_WORK TO DO_. Copy each line exactly. Leave nothing out.

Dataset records
● ● ● ● ●
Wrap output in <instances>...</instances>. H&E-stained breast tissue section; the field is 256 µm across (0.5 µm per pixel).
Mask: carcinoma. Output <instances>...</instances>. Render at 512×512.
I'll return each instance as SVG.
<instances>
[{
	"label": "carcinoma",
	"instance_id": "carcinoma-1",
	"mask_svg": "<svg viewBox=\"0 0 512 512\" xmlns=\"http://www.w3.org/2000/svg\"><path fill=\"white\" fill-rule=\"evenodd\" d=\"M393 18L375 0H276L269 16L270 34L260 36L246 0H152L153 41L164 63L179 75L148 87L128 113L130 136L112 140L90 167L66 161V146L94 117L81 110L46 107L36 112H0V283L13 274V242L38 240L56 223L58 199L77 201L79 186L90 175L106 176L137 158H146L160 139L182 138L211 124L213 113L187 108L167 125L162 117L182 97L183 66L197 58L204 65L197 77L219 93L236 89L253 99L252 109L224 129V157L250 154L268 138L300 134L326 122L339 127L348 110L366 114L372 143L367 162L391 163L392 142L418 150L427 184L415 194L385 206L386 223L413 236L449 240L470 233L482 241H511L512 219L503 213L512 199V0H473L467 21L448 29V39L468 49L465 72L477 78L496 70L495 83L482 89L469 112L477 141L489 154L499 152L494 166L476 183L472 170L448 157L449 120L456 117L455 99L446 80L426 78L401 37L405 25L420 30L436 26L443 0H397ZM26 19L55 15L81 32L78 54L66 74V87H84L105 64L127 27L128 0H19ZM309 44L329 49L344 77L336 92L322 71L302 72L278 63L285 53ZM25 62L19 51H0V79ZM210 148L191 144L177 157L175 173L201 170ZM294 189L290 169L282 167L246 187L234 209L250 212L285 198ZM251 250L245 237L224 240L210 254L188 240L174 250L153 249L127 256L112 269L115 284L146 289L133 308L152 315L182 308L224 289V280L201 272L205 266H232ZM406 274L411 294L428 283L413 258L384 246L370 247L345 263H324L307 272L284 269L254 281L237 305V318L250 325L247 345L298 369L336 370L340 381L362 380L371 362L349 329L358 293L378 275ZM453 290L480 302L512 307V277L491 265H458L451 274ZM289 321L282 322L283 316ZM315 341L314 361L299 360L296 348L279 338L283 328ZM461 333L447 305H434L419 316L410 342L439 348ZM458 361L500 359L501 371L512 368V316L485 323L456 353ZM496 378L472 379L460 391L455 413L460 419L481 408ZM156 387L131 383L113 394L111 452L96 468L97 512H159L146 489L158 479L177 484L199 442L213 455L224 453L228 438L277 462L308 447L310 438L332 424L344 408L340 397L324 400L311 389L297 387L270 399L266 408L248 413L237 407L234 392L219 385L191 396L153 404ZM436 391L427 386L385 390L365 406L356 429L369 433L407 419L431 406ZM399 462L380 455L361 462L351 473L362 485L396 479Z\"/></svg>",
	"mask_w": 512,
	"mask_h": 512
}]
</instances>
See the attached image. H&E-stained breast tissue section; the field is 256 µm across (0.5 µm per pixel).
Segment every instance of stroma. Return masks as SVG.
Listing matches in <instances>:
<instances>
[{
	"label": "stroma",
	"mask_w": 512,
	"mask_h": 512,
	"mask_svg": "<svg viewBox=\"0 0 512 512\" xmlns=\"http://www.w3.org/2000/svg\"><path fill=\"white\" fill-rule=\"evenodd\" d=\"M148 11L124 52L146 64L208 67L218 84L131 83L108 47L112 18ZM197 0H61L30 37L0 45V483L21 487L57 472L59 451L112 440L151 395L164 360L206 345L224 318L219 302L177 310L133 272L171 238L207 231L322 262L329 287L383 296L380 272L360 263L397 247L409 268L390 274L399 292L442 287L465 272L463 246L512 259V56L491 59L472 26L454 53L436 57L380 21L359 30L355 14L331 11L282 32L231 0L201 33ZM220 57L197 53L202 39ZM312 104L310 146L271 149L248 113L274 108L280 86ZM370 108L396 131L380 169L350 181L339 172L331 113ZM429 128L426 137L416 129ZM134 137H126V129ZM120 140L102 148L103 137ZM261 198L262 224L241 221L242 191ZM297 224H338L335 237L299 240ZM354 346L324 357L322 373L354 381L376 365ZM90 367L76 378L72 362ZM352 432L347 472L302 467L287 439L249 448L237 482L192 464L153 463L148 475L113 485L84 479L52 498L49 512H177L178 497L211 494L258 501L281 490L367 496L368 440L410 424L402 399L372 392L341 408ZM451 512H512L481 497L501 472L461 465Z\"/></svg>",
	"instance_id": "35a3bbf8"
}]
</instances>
● ● ● ● ●
_TASK SOLUTION_.
Wrap output in <instances>...</instances>. H&E-stained breast tissue section; the field is 256 µm across (0.5 µm per pixel).
Mask: carcinoma. Output <instances>...</instances>. Render at 512×512.
I'll return each instance as SVG.
<instances>
[{
	"label": "carcinoma",
	"instance_id": "carcinoma-1",
	"mask_svg": "<svg viewBox=\"0 0 512 512\" xmlns=\"http://www.w3.org/2000/svg\"><path fill=\"white\" fill-rule=\"evenodd\" d=\"M393 18L375 0H276L269 16L270 34L260 36L246 0H152L153 41L164 63L179 75L148 87L128 113L130 136L112 140L90 167L66 161V146L94 117L81 110L46 107L36 112H0V283L13 274V242L38 240L56 223L58 199L77 201L79 186L90 175L106 176L137 158H146L160 139L182 138L211 124L213 113L187 108L167 125L162 117L182 97L183 66L197 58L204 65L197 77L219 93L236 89L253 99L252 109L224 129V157L250 154L268 138L300 134L326 122L339 127L348 110L366 114L372 143L367 162L391 163L392 142L418 150L427 184L415 194L385 206L386 223L413 236L449 240L470 233L482 241H511L512 219L503 213L512 199V0H473L467 21L448 29V39L468 49L465 72L477 78L496 70L495 83L482 89L469 112L477 141L489 154L499 152L494 166L476 183L472 170L448 157L449 120L456 117L455 99L446 80L426 78L401 37L405 25L420 30L436 26L443 0H397ZM26 19L55 15L81 32L78 54L66 74V87H84L105 64L127 27L128 0H19ZM309 44L329 49L344 77L336 92L322 71L302 72L278 63L285 53ZM25 62L19 51H0V79ZM210 148L191 144L177 157L175 173L201 170ZM294 189L290 169L282 167L246 187L234 209L250 212L285 198ZM251 250L245 237L224 240L210 254L188 240L174 250L153 249L127 256L112 269L115 284L146 289L133 308L152 315L182 308L224 289V280L201 272L205 266H232ZM406 274L411 294L428 283L413 258L384 246L370 247L345 263H324L307 272L284 269L254 281L237 305V318L250 325L247 345L298 369L336 370L340 381L362 380L371 362L349 329L358 293L378 275ZM453 290L480 302L512 307V277L491 265H458L451 274ZM289 321L282 322L283 316ZM315 341L314 361L299 360L296 348L279 338L283 328ZM461 333L447 305H434L419 316L410 342L439 348ZM458 361L500 359L501 371L512 368V316L485 323L456 353ZM496 378L472 379L460 391L455 413L460 419L481 408ZM156 387L131 383L113 394L111 452L96 468L97 512H159L146 489L158 479L177 484L199 442L213 455L224 453L228 438L277 462L308 447L310 438L332 424L344 408L340 397L324 400L311 389L297 387L270 399L266 408L248 413L237 407L234 392L219 385L191 396L153 404ZM436 391L427 386L385 390L365 406L356 429L369 433L407 419L431 406ZM399 462L380 455L361 462L351 473L362 485L396 479Z\"/></svg>",
	"mask_w": 512,
	"mask_h": 512
}]
</instances>
See the attached image. H&E-stained breast tissue section; the field is 256 µm across (0.5 µm per pixel).
Segment every instance of stroma. Return masks as SVG.
Listing matches in <instances>:
<instances>
[{
	"label": "stroma",
	"mask_w": 512,
	"mask_h": 512,
	"mask_svg": "<svg viewBox=\"0 0 512 512\" xmlns=\"http://www.w3.org/2000/svg\"><path fill=\"white\" fill-rule=\"evenodd\" d=\"M148 11L124 52L146 64L208 67L218 84L131 83L108 47L112 18ZM197 0H61L30 37L0 45V483L21 487L57 472L59 451L112 440L151 395L164 360L206 345L224 318L219 302L177 310L133 272L171 238L207 231L322 262L329 287L383 296L380 272L360 263L397 247L409 268L390 274L399 292L442 287L465 272L463 246L512 259V56L491 59L472 26L454 53L436 57L380 21L359 30L355 14L331 11L282 32L231 0L201 33ZM220 57L197 53L202 39ZM312 104L310 146L271 149L248 113L274 108L280 86ZM370 108L396 131L380 169L350 181L339 172L331 113ZM429 128L426 137L416 129ZM134 137H126V129ZM120 140L102 148L103 137ZM261 198L262 224L241 221L242 191ZM297 224H338L335 237L299 240ZM354 346L324 357L322 373L354 381L376 365ZM90 367L76 378L72 362ZM352 432L347 472L302 467L287 439L249 448L237 482L192 464L153 463L148 475L113 485L84 479L52 498L49 512H177L178 497L211 494L258 501L281 490L367 496L368 440L410 424L402 399L372 392L341 408ZM451 512H512L481 497L501 472L461 465Z\"/></svg>",
	"instance_id": "35a3bbf8"
}]
</instances>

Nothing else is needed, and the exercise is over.